Object change listings
BEGIN
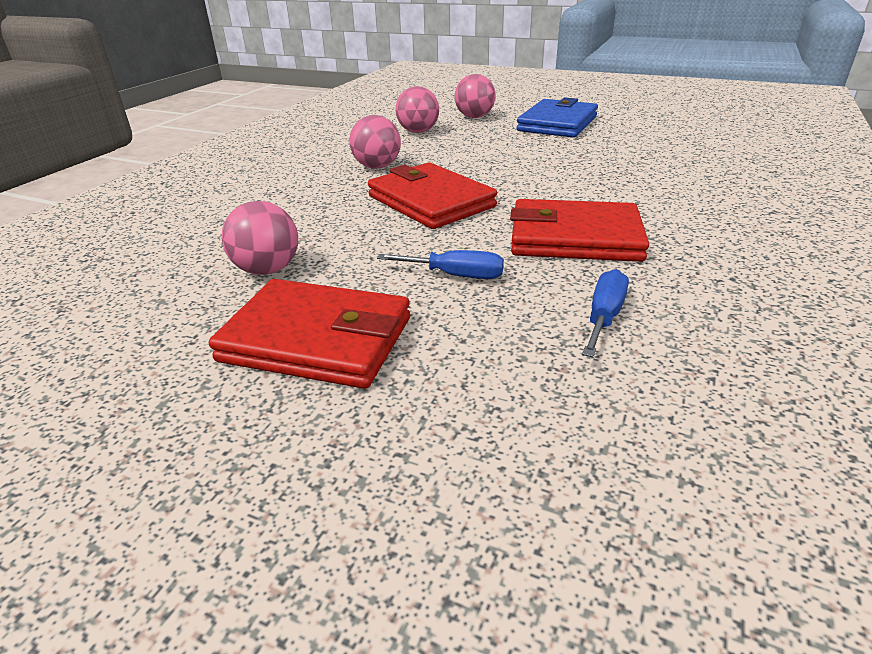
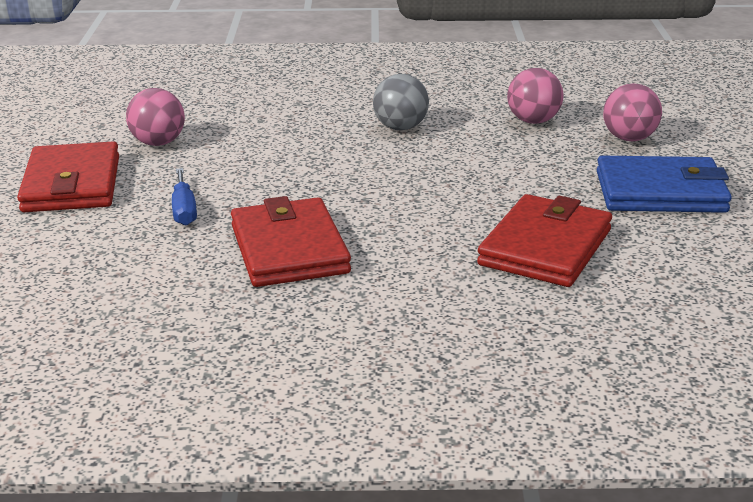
camera: 65 degrees right, 5 degrees down
(377, 167) = (400, 128): pink ball -> grey ball
(431, 202) = (329, 170): red wallet -> red wallet (545, 247)
(604, 317) = (144, 279): blue screwdriver -> none

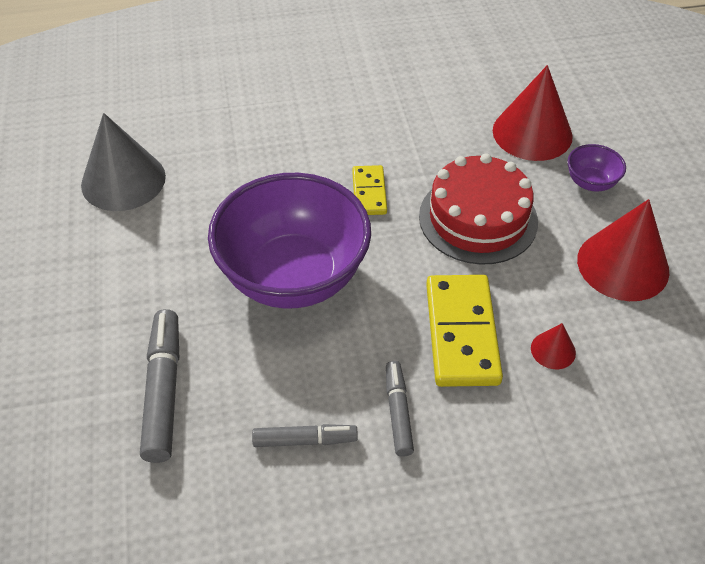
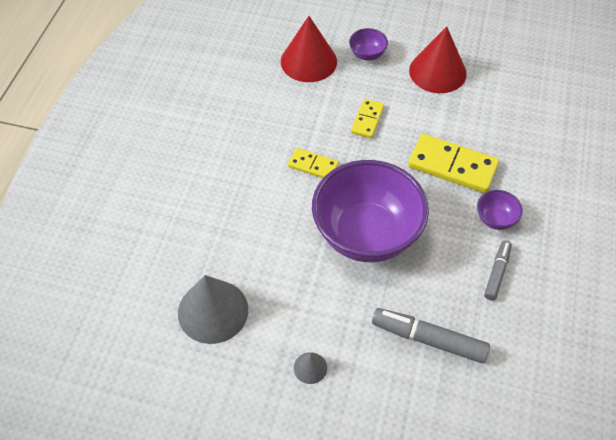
camera: 65 degrees left, 5 degrees up
(81, 286) = (310, 368): none -> grey cone
(398, 412) = (495, 219): grey marker -> purple bowl
(478, 218) = (367, 120): red cake -> yellow domino
(553, 350) = (483, 130): red cone -> none

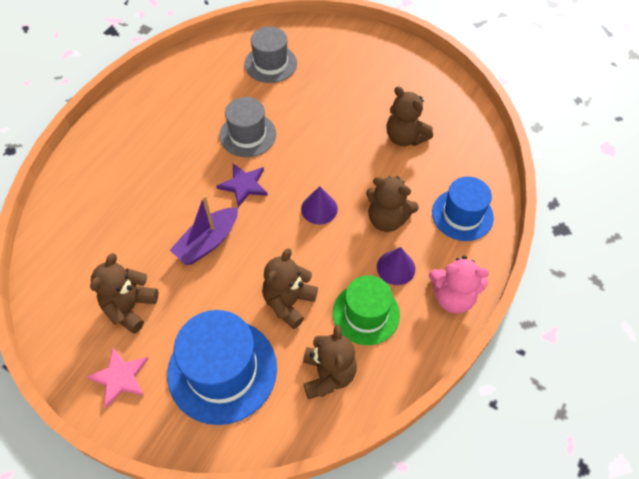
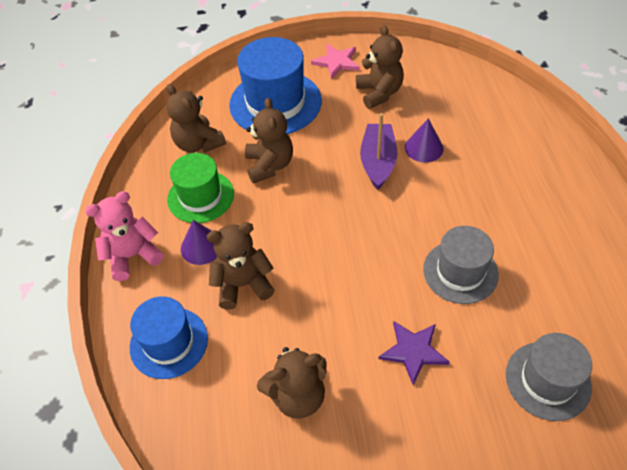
camera: 145 degrees right, 5 degrees down
(243, 185) = (404, 223): purple star -> purple star (413, 351)
(319, 208) = (315, 250): purple cone -> purple cone (424, 148)
(405, 137) = (297, 395): brown teddy bear -> brown teddy bear turned 150 degrees clockwise

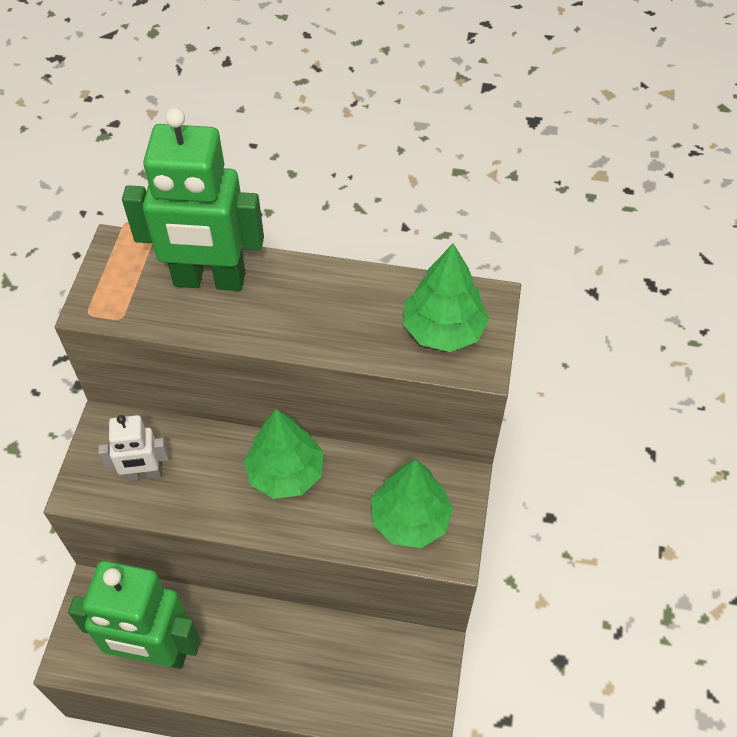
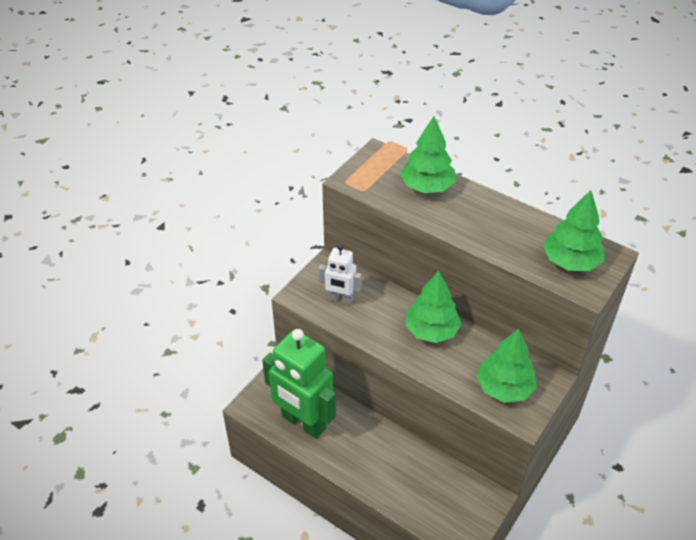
camera: 25 degrees right, 10 degrees down
(209, 280) = (427, 187): green robot -> green tree

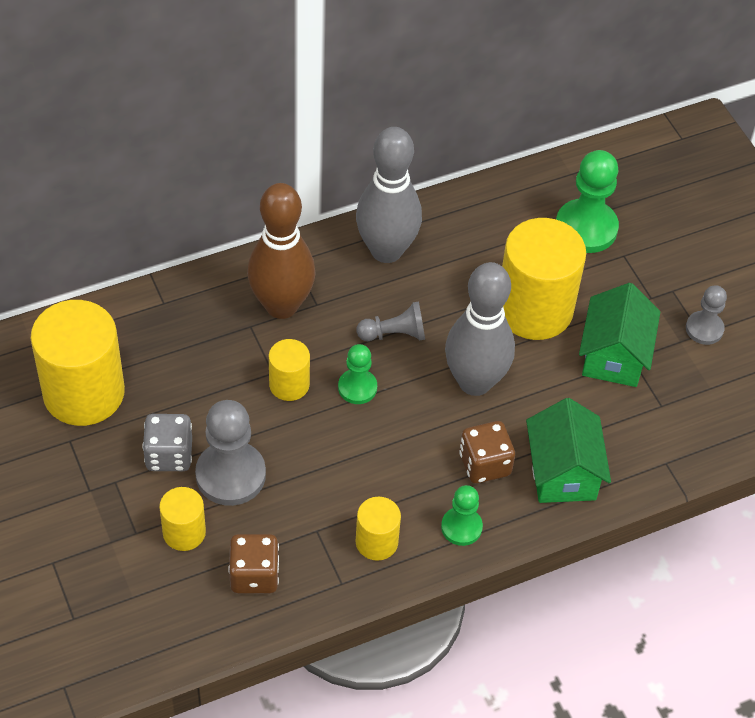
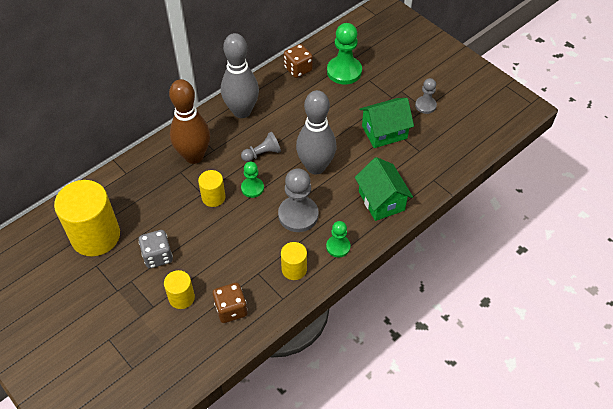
camera: 15 degrees left, 0 degrees up
(230, 475) = (197, 257): grey pawn -> grey pawn (298, 215)
(484, 464) = (337, 209): brown dice -> brown dice (298, 69)
(534, 309) = (333, 120): yellow cylinder -> none
(614, 356) = (384, 132): green house -> green house turned 75 degrees clockwise

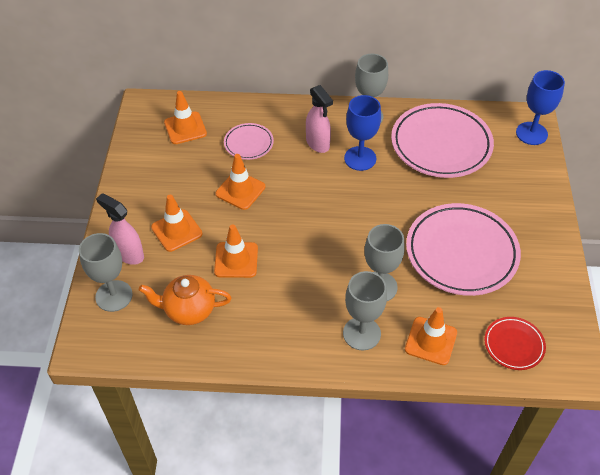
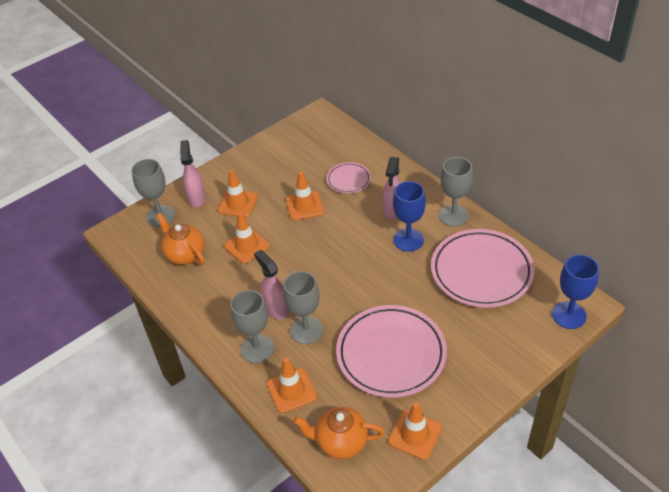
camera: 50 degrees right, 5 degrees down
(185, 128) = (323, 144): orange traffic cone -> orange traffic cone (415, 434)
(332, 290) = (276, 309): none -> pink spray bottle
(514, 345) = (341, 442): red plate -> orange teapot

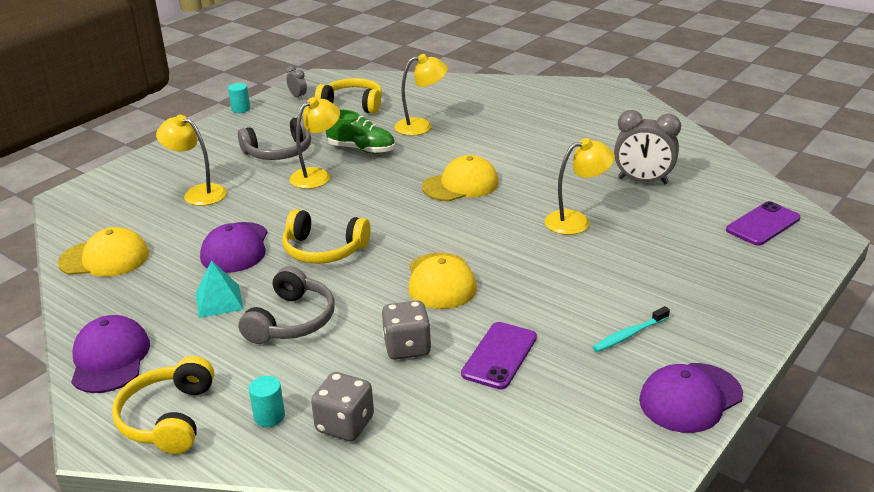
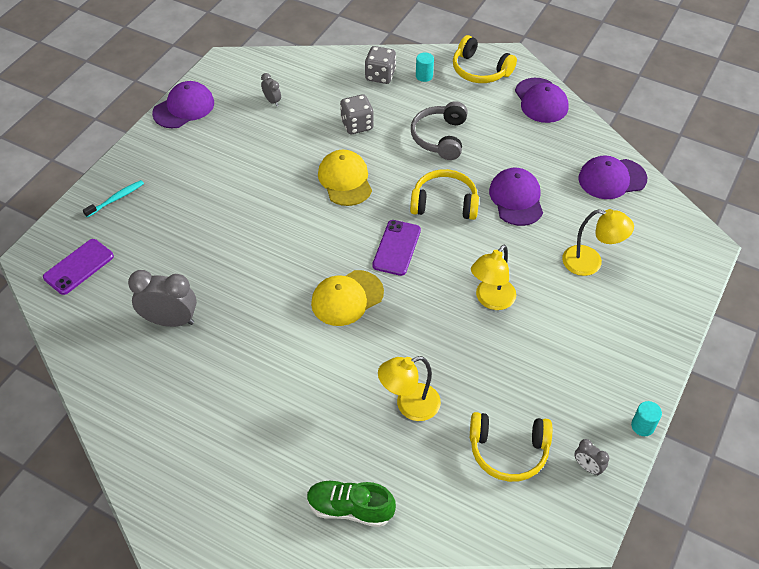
camera: 170 degrees right, 20 degrees up
(104, 258) = (612, 179): yellow cap -> purple cap
(168, 418) = (480, 70): yellow headphones -> yellow headphones turned 135 degrees clockwise
(219, 301) = (499, 148): turquoise pyramid -> none
(279, 152) = (549, 337): grey headphones -> none
(361, 149) = (463, 350): green shoe -> green shoe (350, 509)
(499, 356) = (297, 124): purple phone -> purple phone (396, 248)
(539, 396) = (272, 101): none -> grey clock
(576, 221) = (239, 256): yellow lamp -> none
(629, 335) = (212, 147): turquoise toothbrush -> turquoise toothbrush (116, 199)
END
The response has to be an exact copy of all the data, pictures excluded.

camera: 65 degrees right, 5 degrees down
(377, 167) = (400, 128): pink ball -> grey ball
(431, 202) = (329, 170): red wallet -> red wallet (545, 247)
(604, 317) = (144, 279): blue screwdriver -> none

camera: 65 degrees left, 5 degrees up
(81, 286) = (310, 368): none -> grey cone
(398, 412) = (495, 219): grey marker -> purple bowl
(478, 218) = (367, 120): red cake -> yellow domino
(553, 350) = (483, 130): red cone -> none

camera: 145 degrees right, 5 degrees down
(243, 185) = (404, 223): purple star -> purple star (413, 351)
(319, 208) = (315, 250): purple cone -> purple cone (424, 148)
(405, 137) = (297, 395): brown teddy bear -> brown teddy bear turned 150 degrees clockwise

camera: 25 degrees right, 10 degrees down
(209, 280) = (427, 187): green robot -> green tree

camera: 15 degrees left, 0 degrees up
(230, 475) = (197, 257): grey pawn -> grey pawn (298, 215)
(484, 464) = (337, 209): brown dice -> brown dice (298, 69)
(534, 309) = (333, 120): yellow cylinder -> none
(614, 356) = (384, 132): green house -> green house turned 75 degrees clockwise

camera: 50 degrees right, 5 degrees down
(185, 128) = (323, 144): orange traffic cone -> orange traffic cone (415, 434)
(332, 290) = (276, 309): none -> pink spray bottle
(514, 345) = (341, 442): red plate -> orange teapot

camera: 170 degrees right, 20 degrees up
(104, 258) = (612, 179): yellow cap -> purple cap
(168, 418) = (480, 70): yellow headphones -> yellow headphones turned 135 degrees clockwise
(219, 301) = (499, 148): turquoise pyramid -> none
(279, 152) = (549, 337): grey headphones -> none
(361, 149) = (463, 350): green shoe -> green shoe (350, 509)
(499, 356) = (297, 124): purple phone -> purple phone (396, 248)
(539, 396) = (272, 101): none -> grey clock
(576, 221) = (239, 256): yellow lamp -> none
(629, 335) = (212, 147): turquoise toothbrush -> turquoise toothbrush (116, 199)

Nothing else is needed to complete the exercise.